Exercise: Find every line below where the string "BUTTON" shows up, and copy those lines.

Data for this exercise:
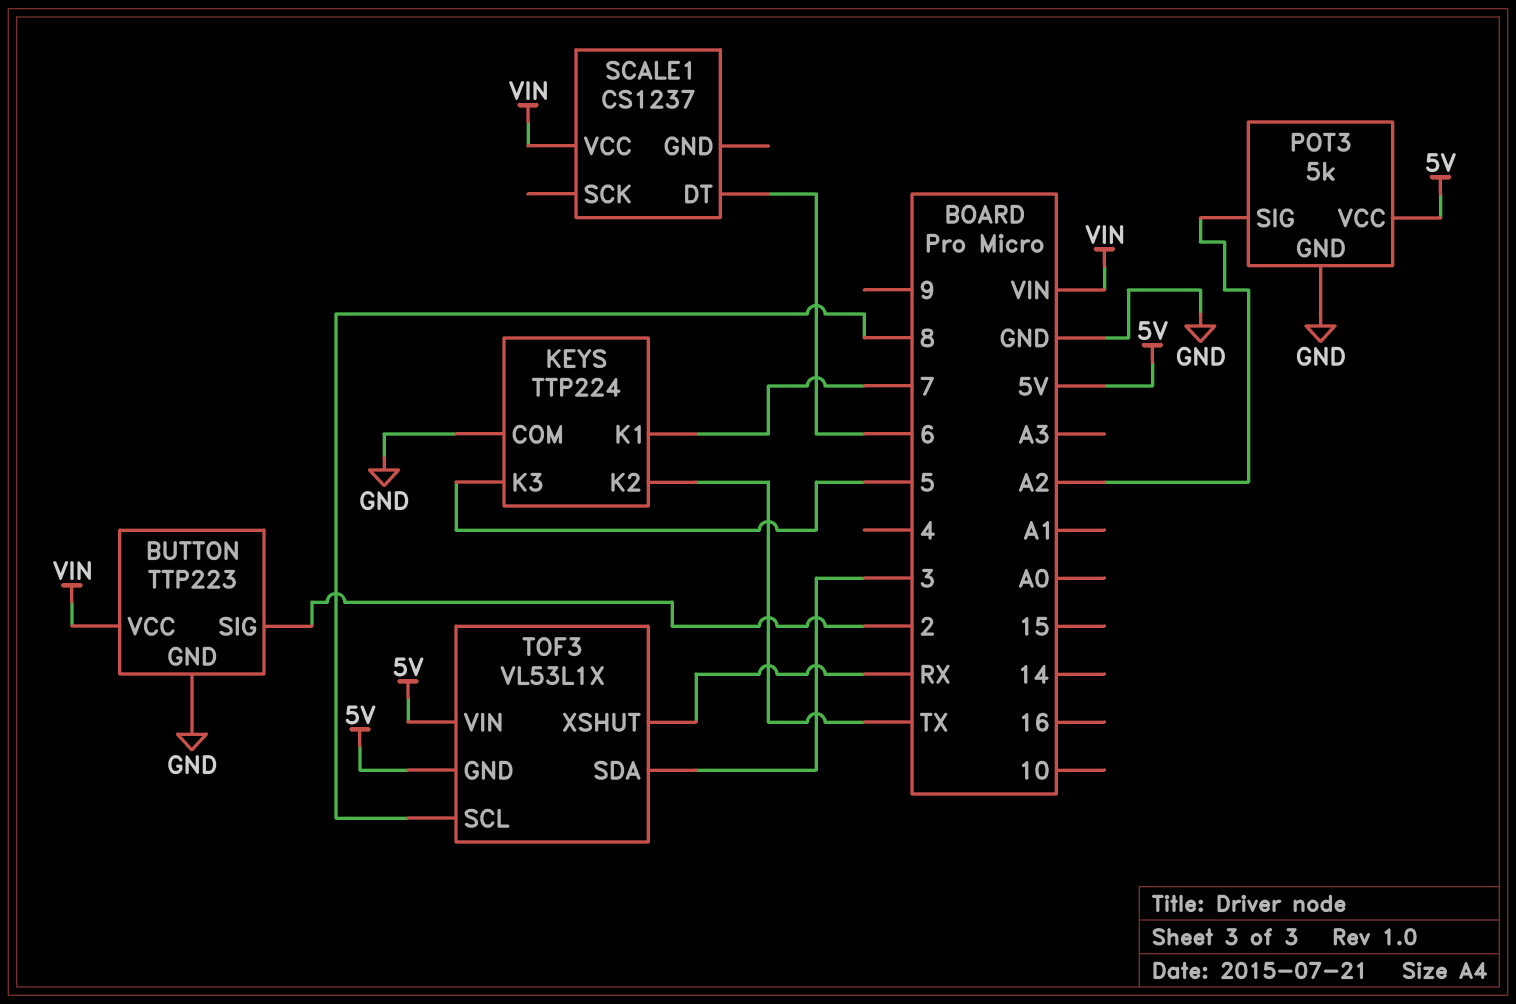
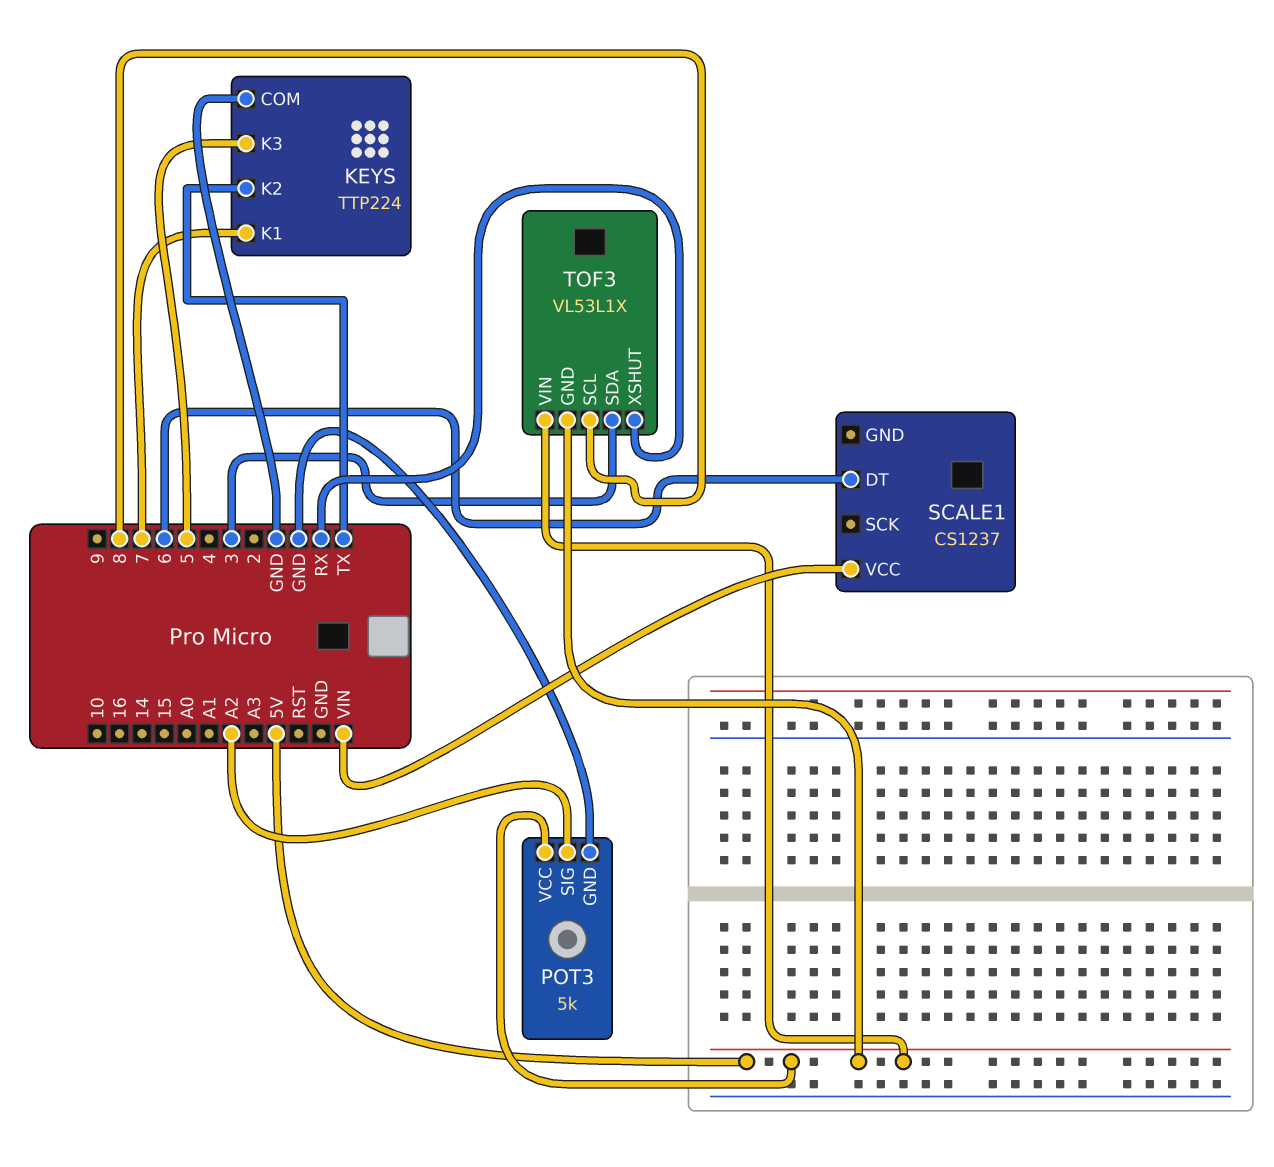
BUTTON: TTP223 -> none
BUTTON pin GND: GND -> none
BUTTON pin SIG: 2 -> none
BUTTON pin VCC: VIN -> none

---

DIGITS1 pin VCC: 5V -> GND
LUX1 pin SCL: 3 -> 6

Solved problem:
BUTTON: TTP223 -> none
BUTTON pin GND: GND -> none
BUTTON pin SIG: 2 -> none
BUTTON pin VCC: VIN -> none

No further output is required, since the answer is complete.